(Stored records)
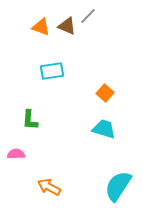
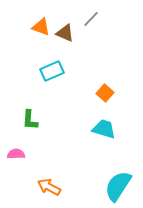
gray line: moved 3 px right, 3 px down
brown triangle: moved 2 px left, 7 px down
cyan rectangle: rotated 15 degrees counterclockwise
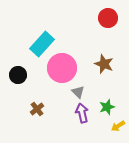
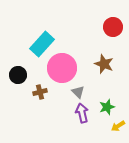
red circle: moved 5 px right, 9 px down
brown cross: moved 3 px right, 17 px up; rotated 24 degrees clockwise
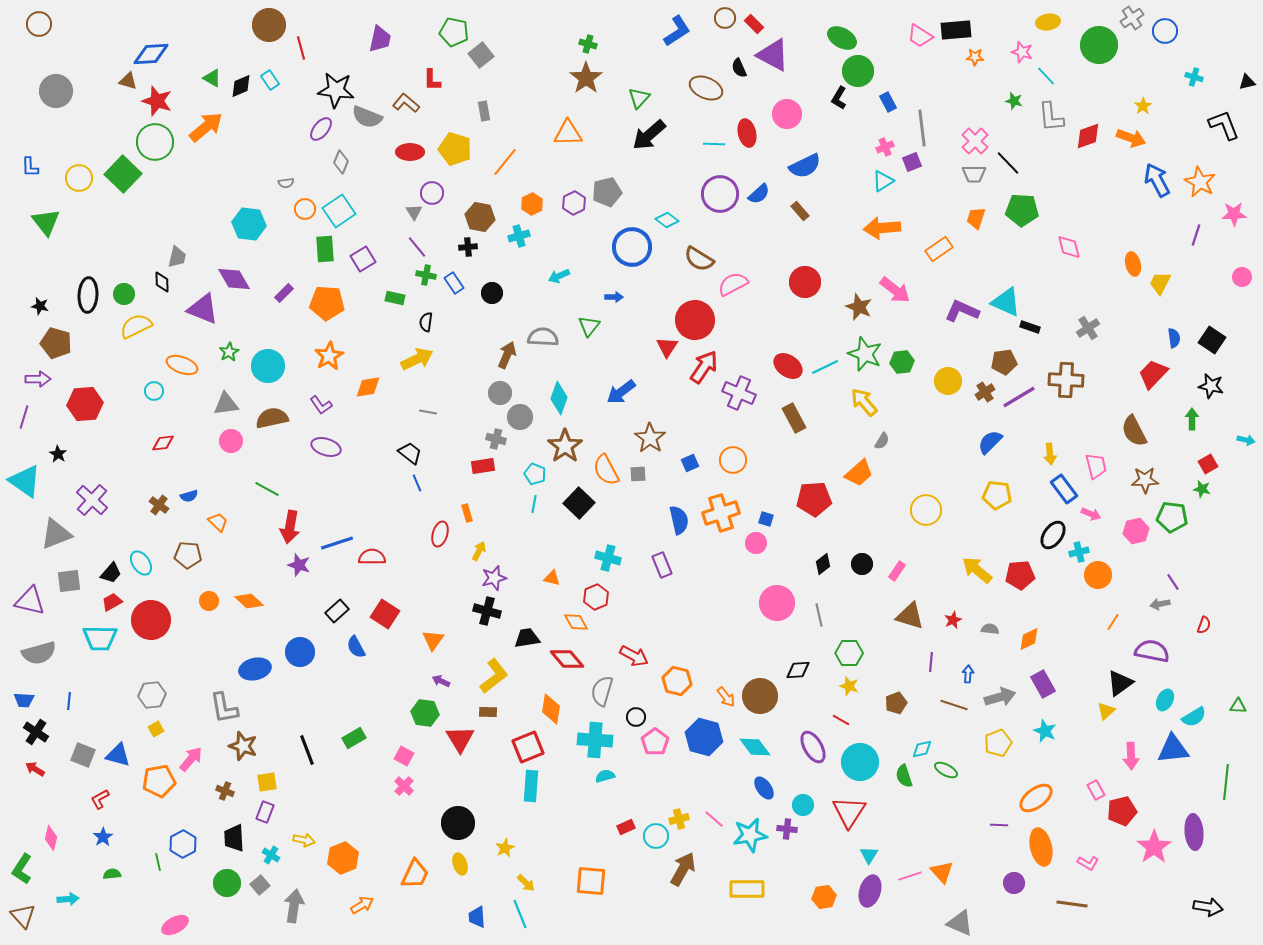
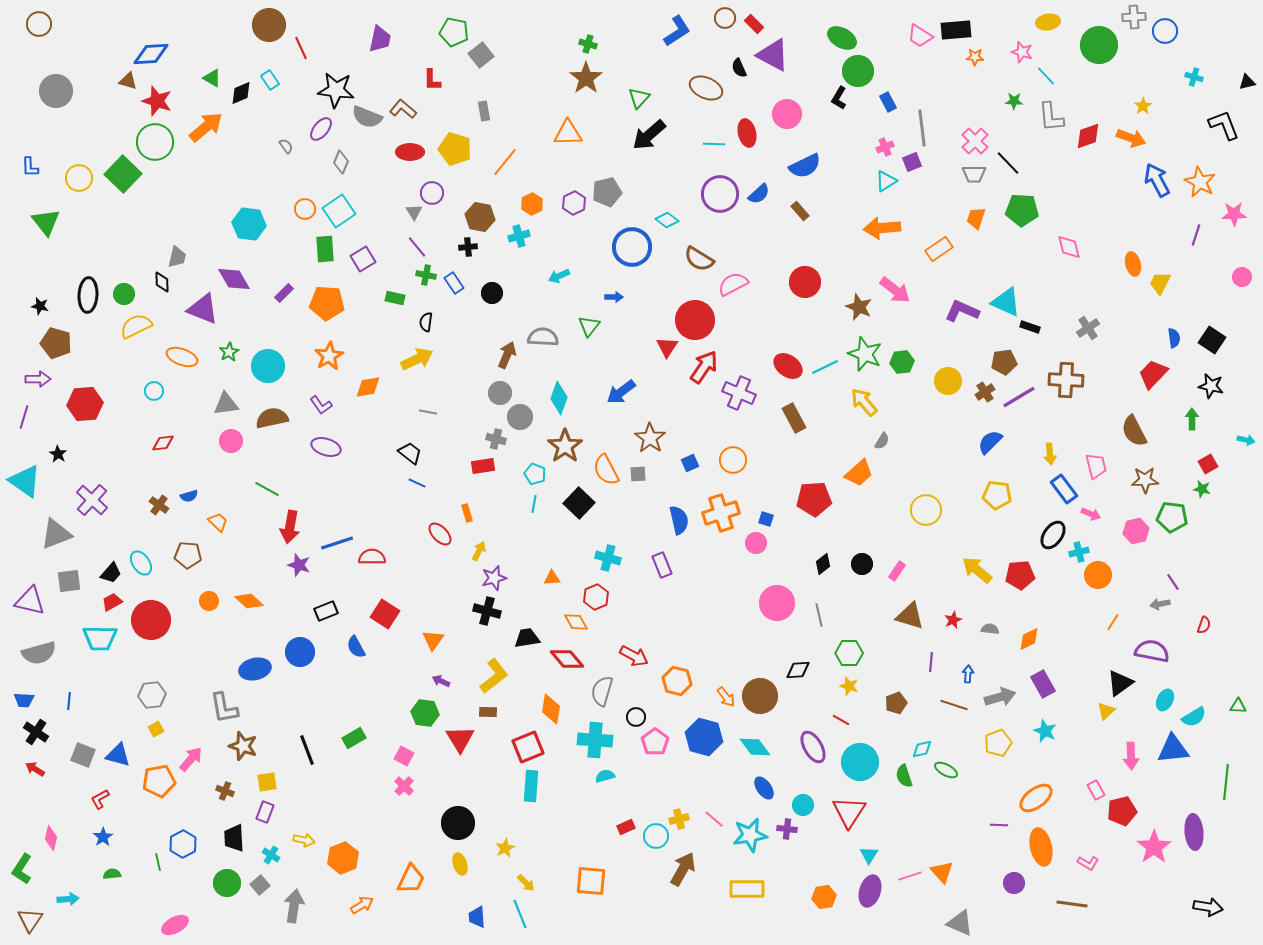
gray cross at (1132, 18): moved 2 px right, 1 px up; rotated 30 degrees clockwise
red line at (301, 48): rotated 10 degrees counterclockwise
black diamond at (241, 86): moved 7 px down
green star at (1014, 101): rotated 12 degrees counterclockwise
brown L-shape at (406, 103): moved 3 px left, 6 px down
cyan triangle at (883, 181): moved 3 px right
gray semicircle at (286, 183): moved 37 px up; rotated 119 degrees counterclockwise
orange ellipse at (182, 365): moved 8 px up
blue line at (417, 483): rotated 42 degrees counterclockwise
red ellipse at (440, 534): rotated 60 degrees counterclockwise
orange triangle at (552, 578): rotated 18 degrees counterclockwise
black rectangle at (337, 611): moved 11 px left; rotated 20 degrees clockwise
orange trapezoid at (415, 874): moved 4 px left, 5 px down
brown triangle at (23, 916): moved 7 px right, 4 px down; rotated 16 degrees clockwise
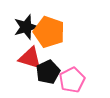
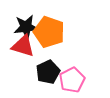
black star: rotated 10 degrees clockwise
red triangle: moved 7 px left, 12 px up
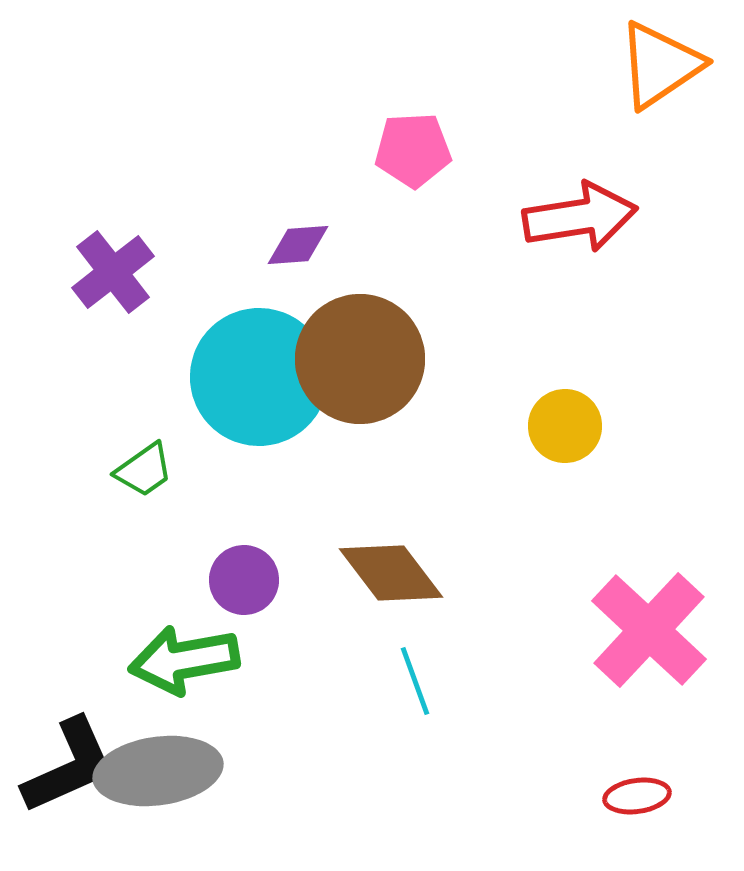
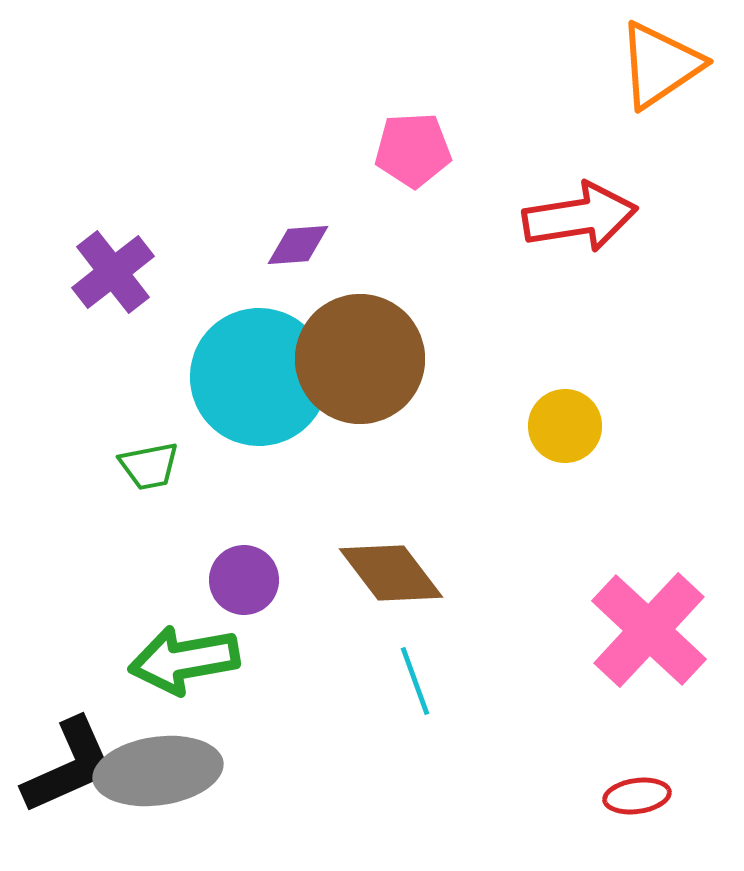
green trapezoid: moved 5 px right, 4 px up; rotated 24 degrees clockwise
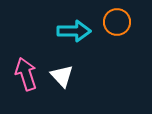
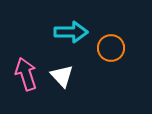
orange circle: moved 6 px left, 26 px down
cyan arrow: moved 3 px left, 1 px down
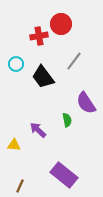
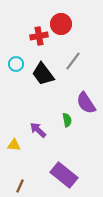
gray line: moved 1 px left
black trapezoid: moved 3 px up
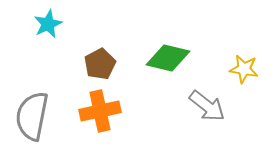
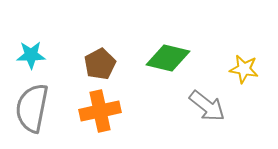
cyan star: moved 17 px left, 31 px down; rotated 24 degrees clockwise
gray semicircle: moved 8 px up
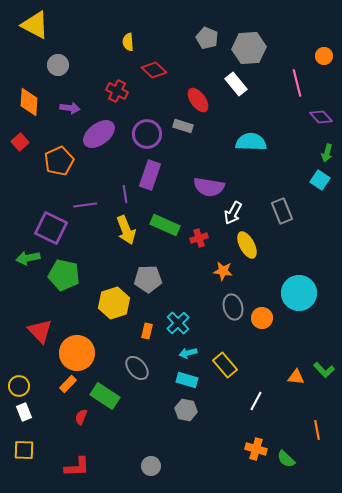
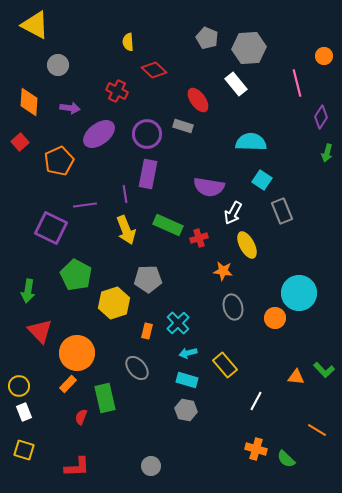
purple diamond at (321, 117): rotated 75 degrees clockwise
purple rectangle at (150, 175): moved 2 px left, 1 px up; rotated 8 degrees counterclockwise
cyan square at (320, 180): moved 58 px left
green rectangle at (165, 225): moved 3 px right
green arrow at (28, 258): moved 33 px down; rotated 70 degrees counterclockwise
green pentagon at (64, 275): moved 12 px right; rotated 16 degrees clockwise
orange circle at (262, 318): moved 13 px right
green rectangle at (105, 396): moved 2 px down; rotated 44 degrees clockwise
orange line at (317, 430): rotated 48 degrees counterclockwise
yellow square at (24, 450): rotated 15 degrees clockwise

* [Task instructions]
Go through all the records and substitute "anticlockwise" for "counterclockwise" wherever it appears, leaving everything else unchanged. Give back the lines without the pictures.

* [Problem solution]
gray line: moved 3 px right, 3 px down
brown triangle: moved 2 px left, 7 px down
cyan rectangle: rotated 15 degrees anticlockwise
red circle: moved 5 px right, 9 px down
brown cross: moved 3 px right, 17 px up; rotated 24 degrees clockwise
gray cross at (1132, 18): moved 2 px right, 1 px up; rotated 30 degrees clockwise
red line at (301, 48): rotated 10 degrees anticlockwise
black diamond at (241, 86): moved 7 px down
green star at (1014, 101): rotated 12 degrees anticlockwise
brown L-shape at (406, 103): moved 3 px left, 6 px down
cyan triangle at (883, 181): moved 3 px right
gray semicircle at (286, 183): moved 37 px up; rotated 119 degrees anticlockwise
orange ellipse at (182, 365): moved 8 px up
blue line at (417, 483): rotated 42 degrees anticlockwise
red ellipse at (440, 534): rotated 60 degrees anticlockwise
orange triangle at (552, 578): rotated 18 degrees anticlockwise
black rectangle at (337, 611): moved 11 px left; rotated 20 degrees clockwise
orange trapezoid at (415, 874): moved 4 px left, 5 px down
brown triangle at (23, 916): moved 7 px right, 4 px down; rotated 16 degrees clockwise
black star: rotated 10 degrees clockwise
red triangle: moved 7 px left, 12 px up
green trapezoid: moved 5 px right, 4 px up; rotated 24 degrees clockwise
orange circle: moved 6 px left, 26 px down
cyan arrow: moved 3 px left, 1 px down
gray line: moved 1 px left
black trapezoid: moved 3 px up
cyan star: moved 17 px left, 31 px down; rotated 24 degrees clockwise
gray semicircle: moved 8 px up
purple diamond at (321, 117): rotated 75 degrees clockwise
purple rectangle at (150, 175): moved 2 px left, 1 px up; rotated 8 degrees anticlockwise
cyan square at (320, 180): moved 58 px left
green rectangle at (165, 225): moved 3 px right
green arrow at (28, 258): moved 33 px down; rotated 70 degrees anticlockwise
green pentagon at (64, 275): moved 12 px right; rotated 16 degrees clockwise
orange circle at (262, 318): moved 13 px right
green rectangle at (105, 396): moved 2 px down; rotated 44 degrees clockwise
orange line at (317, 430): rotated 48 degrees anticlockwise
yellow square at (24, 450): rotated 15 degrees clockwise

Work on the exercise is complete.